* [EXERCISE] Scan the records below, and wherever a line has the word "green", pull it out.

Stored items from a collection
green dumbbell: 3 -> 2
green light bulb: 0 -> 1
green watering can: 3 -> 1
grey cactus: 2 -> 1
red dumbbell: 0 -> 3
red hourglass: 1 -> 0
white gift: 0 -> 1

* [ANSWER BELOW]
green dumbbell: 3 -> 2
green light bulb: 0 -> 1
green watering can: 3 -> 1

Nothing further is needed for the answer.